→ DATA:
══════
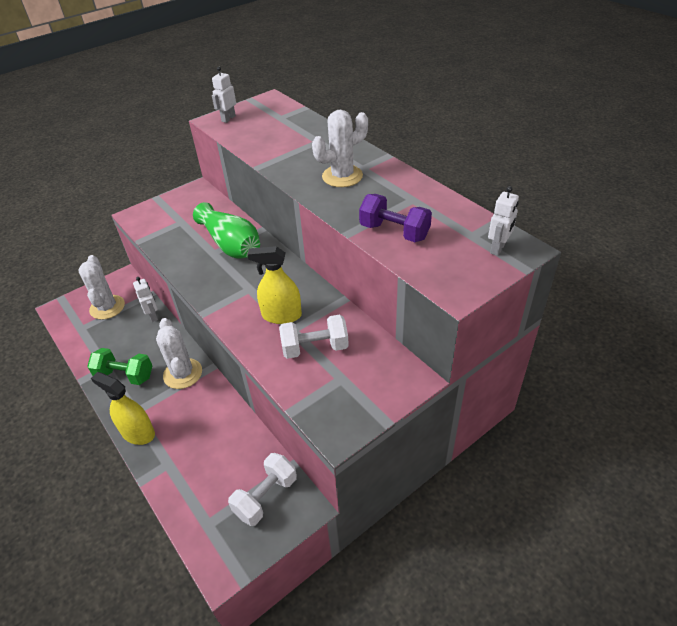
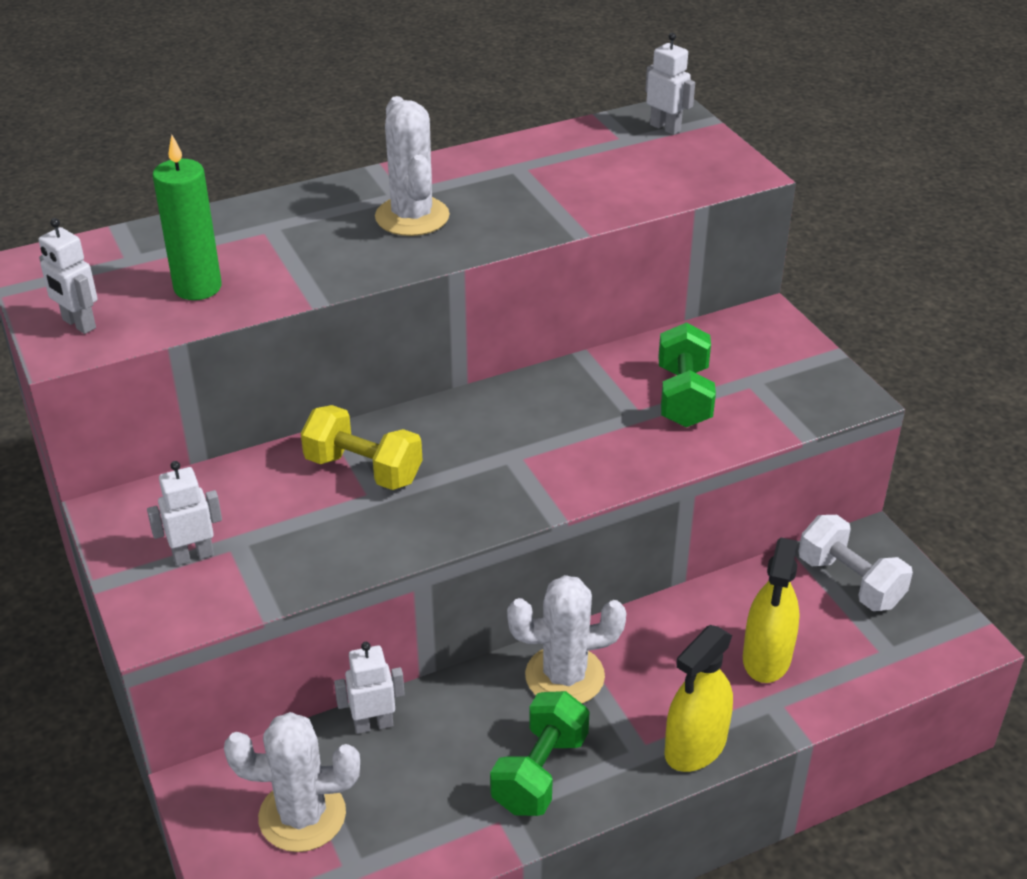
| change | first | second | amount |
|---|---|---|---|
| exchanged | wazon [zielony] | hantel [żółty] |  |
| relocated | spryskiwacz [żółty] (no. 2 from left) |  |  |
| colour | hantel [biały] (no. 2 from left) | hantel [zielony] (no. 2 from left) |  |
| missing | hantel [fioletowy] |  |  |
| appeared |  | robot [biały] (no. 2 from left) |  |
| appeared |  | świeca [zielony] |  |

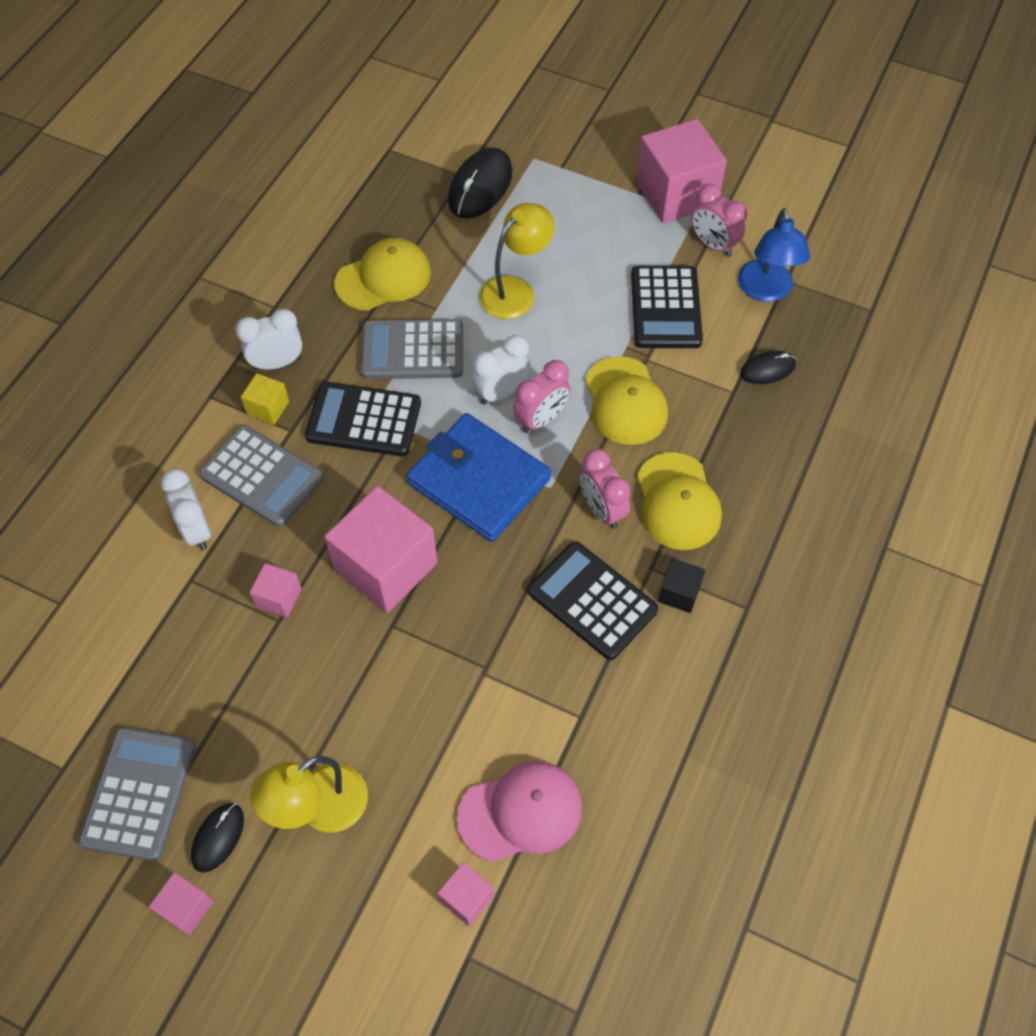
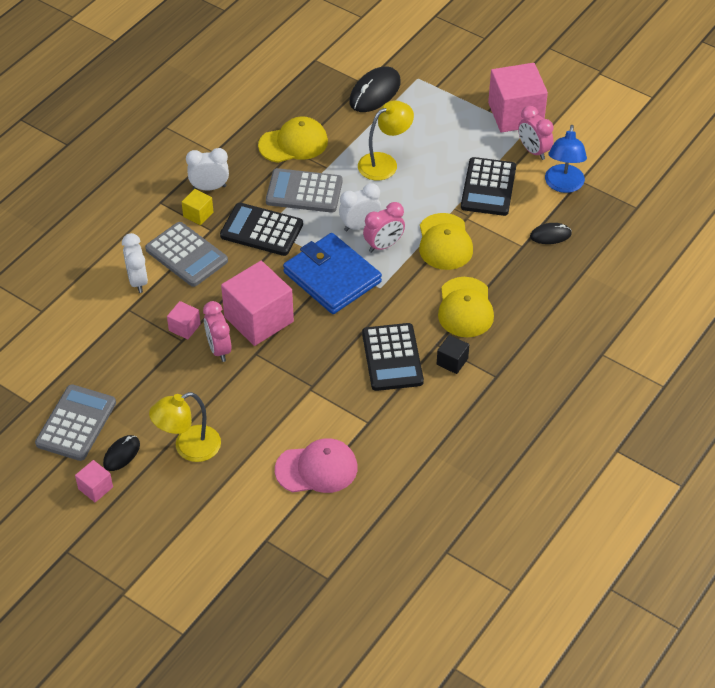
| change | first | second | amount |
|---|---|---|---|
| missing | sześcian [różowy] (no. 4 from left) |  |  |
| spun | kalkulator [czarny] (no. 2 from left) |  | 150 degrees counterclockwise |
| relocated | budzik [różowy] (no. 2 from left in the first image) | budzik [różowy] (no. 1 from left) |  |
══════
→ ASSIGNED TASK: From the line containing "exchanged | wazon" down to the end of the listing above, every line is to be returned exactly, though the pictures are not.

→ SOLUTION TO THE PROBLEM:
| exchanged | wazon [zielony] | hantel [żółty] |  |
| relocated | spryskiwacz [żółty] (no. 2 from left) |  |  |
| colour | hantel [biały] (no. 2 from left) | hantel [zielony] (no. 2 from left) |  |
| missing | hantel [fioletowy] |  |  |
| appeared |  | robot [biały] (no. 2 from left) |  |
| appeared |  | świeca [zielony] |  |

| change | first | second | amount |
|---|---|---|---|
| missing | sześcian [różowy] (no. 4 from left) |  |  |
| spun | kalkulator [czarny] (no. 2 from left) |  | 150 degrees counterclockwise |
| relocated | budzik [różowy] (no. 2 from left in the first image) | budzik [różowy] (no. 1 from left) |  |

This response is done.